MATERIALS PROVIDED —
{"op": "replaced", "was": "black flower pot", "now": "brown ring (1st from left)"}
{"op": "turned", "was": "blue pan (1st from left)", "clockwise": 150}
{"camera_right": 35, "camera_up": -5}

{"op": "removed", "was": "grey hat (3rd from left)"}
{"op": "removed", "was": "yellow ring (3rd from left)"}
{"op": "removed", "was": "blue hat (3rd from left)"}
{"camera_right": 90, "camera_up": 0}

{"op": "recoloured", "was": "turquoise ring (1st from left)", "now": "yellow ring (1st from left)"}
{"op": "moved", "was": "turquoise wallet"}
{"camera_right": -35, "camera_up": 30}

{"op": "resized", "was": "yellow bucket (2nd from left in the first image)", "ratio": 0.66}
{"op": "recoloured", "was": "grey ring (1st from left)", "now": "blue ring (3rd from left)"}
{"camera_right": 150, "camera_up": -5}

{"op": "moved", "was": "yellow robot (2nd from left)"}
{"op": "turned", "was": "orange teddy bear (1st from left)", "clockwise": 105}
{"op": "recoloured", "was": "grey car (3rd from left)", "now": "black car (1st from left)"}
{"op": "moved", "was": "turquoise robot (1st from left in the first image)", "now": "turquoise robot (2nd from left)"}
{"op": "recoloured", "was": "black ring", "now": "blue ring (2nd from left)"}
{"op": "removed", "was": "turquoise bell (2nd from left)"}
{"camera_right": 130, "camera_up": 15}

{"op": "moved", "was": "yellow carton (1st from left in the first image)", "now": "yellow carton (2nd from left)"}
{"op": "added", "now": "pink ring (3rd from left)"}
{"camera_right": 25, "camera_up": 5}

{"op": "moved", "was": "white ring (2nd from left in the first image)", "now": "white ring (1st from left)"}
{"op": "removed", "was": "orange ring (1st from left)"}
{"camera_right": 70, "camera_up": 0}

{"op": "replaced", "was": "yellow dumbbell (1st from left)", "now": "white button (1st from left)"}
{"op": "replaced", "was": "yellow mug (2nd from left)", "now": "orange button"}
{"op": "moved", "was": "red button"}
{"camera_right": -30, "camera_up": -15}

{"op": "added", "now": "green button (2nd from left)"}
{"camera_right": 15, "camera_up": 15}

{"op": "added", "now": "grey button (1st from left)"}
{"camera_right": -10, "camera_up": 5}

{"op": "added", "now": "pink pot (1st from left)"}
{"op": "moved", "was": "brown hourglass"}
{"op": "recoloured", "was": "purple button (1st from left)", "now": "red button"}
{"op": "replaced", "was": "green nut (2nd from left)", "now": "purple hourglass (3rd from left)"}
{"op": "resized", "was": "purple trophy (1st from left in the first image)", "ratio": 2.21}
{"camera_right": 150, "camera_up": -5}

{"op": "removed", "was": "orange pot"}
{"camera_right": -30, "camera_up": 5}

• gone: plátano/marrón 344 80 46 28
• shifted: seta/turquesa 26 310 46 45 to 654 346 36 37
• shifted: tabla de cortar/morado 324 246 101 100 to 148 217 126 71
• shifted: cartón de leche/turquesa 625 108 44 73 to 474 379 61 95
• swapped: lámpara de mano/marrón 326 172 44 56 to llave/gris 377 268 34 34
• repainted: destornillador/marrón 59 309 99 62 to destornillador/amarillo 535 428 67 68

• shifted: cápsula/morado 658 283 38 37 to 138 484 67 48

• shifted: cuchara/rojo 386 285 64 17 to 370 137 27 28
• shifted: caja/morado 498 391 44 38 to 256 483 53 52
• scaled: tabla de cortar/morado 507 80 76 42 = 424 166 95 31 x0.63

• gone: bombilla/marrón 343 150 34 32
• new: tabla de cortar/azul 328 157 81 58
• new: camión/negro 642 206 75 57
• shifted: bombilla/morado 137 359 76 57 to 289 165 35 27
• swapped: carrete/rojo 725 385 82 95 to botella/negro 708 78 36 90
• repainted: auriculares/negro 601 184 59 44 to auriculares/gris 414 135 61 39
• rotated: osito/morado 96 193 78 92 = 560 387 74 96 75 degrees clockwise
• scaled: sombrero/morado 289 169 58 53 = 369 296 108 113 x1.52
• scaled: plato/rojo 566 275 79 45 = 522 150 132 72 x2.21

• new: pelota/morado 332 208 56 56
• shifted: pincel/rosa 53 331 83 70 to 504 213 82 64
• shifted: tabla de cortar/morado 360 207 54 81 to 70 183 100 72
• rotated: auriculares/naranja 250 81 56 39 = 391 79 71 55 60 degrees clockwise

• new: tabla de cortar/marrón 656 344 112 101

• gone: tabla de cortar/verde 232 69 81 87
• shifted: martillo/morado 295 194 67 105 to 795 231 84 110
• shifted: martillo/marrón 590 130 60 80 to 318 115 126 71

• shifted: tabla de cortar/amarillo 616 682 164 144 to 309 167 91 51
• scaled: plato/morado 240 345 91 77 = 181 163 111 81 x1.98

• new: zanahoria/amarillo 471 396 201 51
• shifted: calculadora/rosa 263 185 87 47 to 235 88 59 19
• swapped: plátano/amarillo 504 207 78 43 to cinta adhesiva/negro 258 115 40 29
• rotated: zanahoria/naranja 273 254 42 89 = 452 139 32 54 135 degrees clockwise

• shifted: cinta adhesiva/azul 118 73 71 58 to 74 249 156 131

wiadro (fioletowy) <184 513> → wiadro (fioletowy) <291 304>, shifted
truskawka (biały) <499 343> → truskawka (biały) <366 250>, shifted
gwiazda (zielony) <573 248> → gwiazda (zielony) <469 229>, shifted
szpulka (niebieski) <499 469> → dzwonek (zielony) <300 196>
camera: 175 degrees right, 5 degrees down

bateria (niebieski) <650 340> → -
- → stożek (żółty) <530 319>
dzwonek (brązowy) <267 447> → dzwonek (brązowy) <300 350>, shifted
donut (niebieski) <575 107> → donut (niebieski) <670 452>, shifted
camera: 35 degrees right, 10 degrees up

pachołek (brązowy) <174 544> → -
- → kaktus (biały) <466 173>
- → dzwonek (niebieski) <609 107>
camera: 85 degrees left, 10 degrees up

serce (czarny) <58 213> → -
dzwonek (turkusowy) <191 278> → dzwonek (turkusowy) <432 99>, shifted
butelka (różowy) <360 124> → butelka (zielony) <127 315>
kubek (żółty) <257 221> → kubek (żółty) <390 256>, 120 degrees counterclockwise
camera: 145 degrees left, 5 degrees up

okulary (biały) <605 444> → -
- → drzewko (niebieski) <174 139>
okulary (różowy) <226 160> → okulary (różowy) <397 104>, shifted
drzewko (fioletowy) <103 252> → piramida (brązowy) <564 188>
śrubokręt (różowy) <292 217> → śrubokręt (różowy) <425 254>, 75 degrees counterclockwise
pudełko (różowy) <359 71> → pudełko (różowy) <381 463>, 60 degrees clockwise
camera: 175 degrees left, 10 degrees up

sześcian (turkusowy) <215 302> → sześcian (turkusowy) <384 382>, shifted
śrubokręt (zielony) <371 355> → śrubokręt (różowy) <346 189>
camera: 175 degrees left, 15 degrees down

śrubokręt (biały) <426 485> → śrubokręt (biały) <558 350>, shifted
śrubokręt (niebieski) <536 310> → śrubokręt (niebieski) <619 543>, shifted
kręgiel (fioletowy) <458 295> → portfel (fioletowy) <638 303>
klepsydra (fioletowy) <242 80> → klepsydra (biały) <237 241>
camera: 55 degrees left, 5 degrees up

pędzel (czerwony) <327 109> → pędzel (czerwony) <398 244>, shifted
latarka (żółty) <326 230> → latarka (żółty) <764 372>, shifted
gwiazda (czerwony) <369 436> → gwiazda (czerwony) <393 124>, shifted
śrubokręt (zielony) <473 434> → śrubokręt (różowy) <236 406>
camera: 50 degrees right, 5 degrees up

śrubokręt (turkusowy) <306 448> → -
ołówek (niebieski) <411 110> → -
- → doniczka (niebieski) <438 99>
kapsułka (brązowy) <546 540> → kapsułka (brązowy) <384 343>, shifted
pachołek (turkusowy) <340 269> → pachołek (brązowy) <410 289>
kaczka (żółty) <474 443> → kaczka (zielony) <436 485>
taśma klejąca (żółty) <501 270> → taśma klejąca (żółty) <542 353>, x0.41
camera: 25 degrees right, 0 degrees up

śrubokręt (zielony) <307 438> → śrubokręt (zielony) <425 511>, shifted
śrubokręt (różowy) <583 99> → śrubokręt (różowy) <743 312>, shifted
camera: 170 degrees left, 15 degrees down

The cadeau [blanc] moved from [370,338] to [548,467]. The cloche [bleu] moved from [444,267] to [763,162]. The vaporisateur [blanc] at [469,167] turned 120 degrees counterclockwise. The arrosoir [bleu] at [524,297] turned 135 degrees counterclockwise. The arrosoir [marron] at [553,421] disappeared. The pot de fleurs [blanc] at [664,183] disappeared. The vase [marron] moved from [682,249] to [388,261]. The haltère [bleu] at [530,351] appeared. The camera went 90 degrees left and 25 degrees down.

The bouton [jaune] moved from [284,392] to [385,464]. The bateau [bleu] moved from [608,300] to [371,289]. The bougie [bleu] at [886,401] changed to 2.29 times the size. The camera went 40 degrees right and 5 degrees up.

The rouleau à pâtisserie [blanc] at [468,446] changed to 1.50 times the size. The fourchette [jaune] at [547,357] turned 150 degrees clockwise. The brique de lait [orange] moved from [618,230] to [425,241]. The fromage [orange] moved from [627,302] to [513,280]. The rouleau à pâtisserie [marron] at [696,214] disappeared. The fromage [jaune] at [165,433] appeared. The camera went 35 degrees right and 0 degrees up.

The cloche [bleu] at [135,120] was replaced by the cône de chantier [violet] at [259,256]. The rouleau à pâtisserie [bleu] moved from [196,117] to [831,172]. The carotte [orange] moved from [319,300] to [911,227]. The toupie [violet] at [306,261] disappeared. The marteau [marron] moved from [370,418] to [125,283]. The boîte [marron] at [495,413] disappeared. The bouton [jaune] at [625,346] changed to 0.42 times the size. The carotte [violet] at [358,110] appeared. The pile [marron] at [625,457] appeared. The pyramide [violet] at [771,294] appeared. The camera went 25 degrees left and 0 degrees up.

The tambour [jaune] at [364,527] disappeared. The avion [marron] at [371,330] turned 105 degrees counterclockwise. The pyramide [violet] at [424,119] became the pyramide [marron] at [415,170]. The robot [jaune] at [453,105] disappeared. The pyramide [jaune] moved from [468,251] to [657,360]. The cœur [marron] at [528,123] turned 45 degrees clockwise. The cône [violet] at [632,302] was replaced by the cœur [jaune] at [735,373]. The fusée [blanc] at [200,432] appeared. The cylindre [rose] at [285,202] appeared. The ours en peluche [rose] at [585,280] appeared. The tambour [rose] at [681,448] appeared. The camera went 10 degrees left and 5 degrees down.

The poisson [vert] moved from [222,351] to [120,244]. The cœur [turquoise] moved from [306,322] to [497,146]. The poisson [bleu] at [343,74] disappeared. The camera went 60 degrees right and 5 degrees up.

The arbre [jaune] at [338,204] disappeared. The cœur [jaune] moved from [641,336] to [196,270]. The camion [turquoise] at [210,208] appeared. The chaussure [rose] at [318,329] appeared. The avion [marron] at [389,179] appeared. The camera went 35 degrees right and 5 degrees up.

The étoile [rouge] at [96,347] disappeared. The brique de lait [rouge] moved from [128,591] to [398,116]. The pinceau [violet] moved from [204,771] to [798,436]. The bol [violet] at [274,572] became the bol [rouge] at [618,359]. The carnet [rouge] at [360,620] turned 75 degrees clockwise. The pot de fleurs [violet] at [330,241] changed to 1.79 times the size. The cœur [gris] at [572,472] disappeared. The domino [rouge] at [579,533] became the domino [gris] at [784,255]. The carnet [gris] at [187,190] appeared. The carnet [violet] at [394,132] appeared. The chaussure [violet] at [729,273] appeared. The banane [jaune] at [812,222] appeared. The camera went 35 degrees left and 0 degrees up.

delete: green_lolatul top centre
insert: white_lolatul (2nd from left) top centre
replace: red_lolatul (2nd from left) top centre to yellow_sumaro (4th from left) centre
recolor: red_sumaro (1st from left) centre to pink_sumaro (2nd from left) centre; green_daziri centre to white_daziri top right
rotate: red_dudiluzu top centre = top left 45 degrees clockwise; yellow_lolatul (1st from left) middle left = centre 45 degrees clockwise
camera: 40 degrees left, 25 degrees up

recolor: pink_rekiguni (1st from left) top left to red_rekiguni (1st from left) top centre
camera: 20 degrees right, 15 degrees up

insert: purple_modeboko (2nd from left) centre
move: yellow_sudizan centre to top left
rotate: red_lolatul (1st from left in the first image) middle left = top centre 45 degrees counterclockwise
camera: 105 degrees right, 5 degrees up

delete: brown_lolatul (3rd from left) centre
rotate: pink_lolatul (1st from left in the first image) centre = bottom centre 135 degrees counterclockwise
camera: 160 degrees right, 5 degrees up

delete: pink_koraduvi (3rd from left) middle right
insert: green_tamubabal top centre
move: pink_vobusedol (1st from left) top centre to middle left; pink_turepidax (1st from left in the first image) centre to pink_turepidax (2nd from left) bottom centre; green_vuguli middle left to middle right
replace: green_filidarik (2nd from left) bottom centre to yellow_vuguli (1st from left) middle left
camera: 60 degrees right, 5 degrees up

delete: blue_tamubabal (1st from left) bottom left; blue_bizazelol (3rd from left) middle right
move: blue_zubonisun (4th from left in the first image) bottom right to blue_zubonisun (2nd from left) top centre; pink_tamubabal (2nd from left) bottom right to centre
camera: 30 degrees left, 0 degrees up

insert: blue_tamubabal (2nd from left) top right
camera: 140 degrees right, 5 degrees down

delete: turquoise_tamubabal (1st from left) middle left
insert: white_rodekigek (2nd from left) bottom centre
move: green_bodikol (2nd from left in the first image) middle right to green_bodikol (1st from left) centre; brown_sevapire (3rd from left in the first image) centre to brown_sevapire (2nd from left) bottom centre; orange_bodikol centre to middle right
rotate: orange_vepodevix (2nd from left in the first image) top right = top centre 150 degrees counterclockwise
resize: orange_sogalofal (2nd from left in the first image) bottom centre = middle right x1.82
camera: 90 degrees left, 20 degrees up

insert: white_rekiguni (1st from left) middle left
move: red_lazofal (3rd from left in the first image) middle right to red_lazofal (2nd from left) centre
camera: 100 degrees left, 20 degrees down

EXERCISE REQUIREMENTS — Please show every line of the material that contains the string "turquesa".

THE ANSWER —
• shifted: seta/turquesa 26 310 46 45 to 654 346 36 37
• shifted: cartón de leche/turquesa 625 108 44 73 to 474 379 61 95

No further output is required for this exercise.